[Opening Dataset records section]

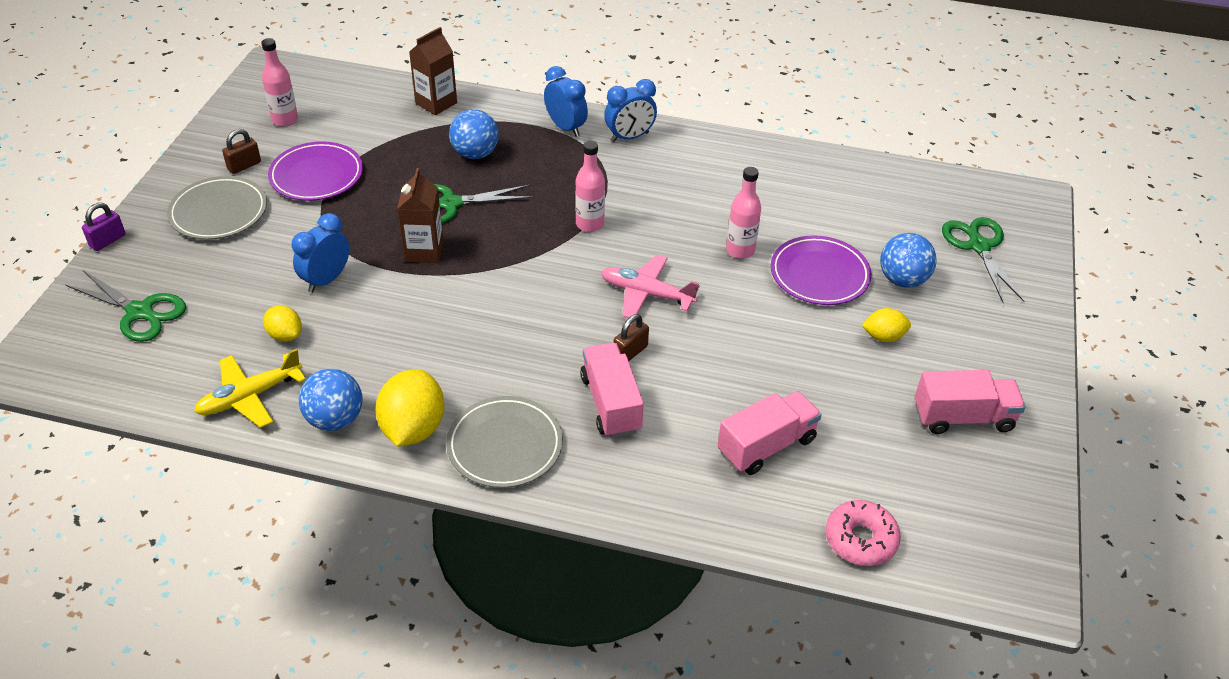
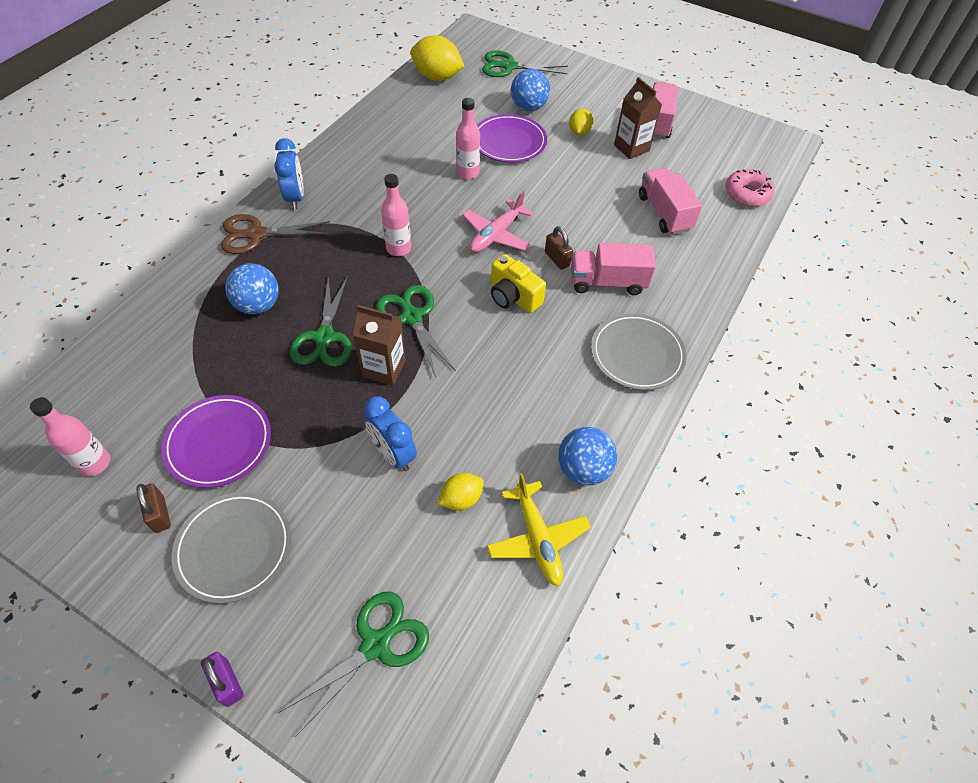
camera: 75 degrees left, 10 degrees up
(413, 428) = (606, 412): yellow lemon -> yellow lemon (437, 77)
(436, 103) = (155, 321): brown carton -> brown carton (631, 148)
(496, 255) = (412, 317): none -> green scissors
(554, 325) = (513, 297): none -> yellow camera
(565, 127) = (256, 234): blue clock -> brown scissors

[Closing Dataset records section]
[Opening Dataset records section]

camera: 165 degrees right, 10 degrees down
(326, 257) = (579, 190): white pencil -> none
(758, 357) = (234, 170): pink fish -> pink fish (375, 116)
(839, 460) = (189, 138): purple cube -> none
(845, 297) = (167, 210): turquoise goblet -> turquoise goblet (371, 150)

[Closing Dataset records section]
[Opening Dataset records section]

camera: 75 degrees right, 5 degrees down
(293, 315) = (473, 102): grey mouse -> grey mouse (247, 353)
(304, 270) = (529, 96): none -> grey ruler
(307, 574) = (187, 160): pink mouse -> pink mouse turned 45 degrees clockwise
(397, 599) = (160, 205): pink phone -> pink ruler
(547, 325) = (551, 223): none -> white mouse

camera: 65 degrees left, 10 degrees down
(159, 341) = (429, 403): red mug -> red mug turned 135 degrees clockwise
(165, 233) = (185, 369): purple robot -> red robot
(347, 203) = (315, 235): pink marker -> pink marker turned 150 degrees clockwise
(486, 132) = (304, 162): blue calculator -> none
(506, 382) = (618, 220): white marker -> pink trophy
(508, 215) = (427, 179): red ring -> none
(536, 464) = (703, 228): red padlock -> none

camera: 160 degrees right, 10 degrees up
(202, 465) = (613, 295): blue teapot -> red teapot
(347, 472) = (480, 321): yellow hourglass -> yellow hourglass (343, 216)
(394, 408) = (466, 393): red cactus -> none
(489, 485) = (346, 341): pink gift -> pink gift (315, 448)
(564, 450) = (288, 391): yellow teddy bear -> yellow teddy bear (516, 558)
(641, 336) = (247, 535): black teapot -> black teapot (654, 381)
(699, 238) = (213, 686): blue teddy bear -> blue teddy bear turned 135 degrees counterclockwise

[Closing Dataset records section]

■ **Directions for this task**
Please report the number of lines in the data that include the word "grey", and add no other text.

■ **Task answer**
2